- [Work required]: Reproduce the lines starting at the one containing "Jerusalem: 6:58 -> 11:58" and ending at the one containing "CSP: none -> 17:22", substituting "Denver" for "Houston" and changing nothing else.

BEGIN Record set

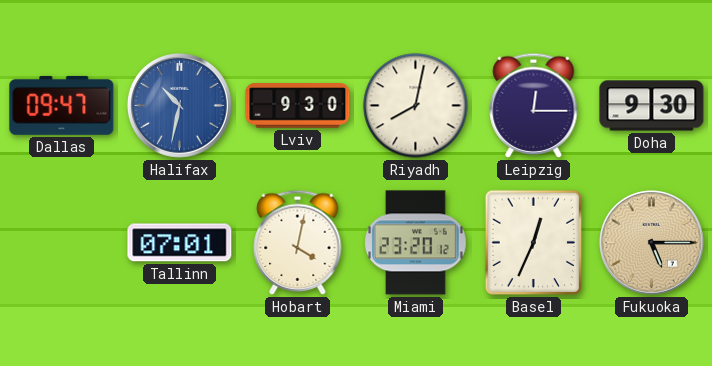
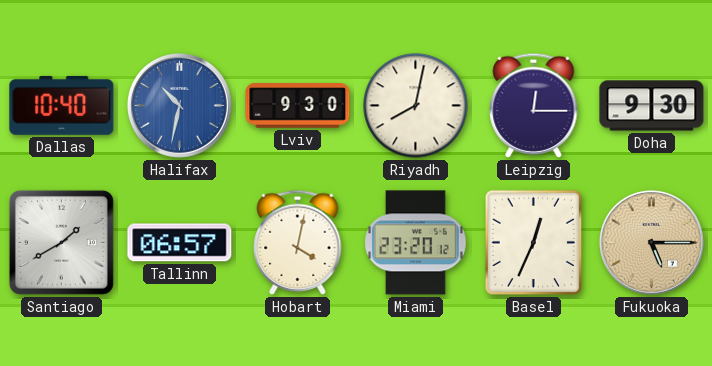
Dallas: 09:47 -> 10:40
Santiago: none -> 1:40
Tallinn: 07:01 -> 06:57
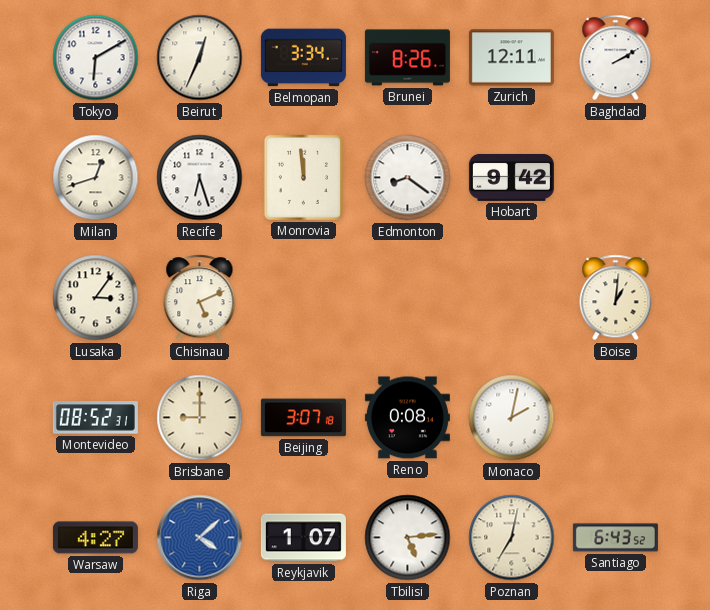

END Record set
BEGIN Record set

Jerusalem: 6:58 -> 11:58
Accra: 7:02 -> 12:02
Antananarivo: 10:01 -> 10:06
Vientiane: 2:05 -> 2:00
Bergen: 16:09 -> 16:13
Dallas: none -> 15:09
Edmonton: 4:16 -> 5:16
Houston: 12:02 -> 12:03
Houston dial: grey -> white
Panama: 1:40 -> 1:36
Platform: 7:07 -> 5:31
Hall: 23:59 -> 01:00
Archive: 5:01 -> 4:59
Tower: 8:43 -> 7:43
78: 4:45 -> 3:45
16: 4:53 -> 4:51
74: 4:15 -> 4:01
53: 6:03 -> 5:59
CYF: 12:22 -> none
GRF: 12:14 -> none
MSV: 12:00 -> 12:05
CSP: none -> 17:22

END Record set

- [Response to this task]:
Jerusalem: 6:58 -> 11:58
Accra: 7:02 -> 12:02
Antananarivo: 10:01 -> 10:06
Vientiane: 2:05 -> 2:00
Bergen: 16:09 -> 16:13
Dallas: none -> 15:09
Edmonton: 4:16 -> 5:16
Denver: 12:02 -> 12:03
Denver dial: grey -> white
Panama: 1:40 -> 1:36
Platform: 7:07 -> 5:31
Hall: 23:59 -> 01:00
Archive: 5:01 -> 4:59
Tower: 8:43 -> 7:43
78: 4:45 -> 3:45
16: 4:53 -> 4:51
74: 4:15 -> 4:01
53: 6:03 -> 5:59
CYF: 12:22 -> none
GRF: 12:14 -> none
MSV: 12:00 -> 12:05
CSP: none -> 17:22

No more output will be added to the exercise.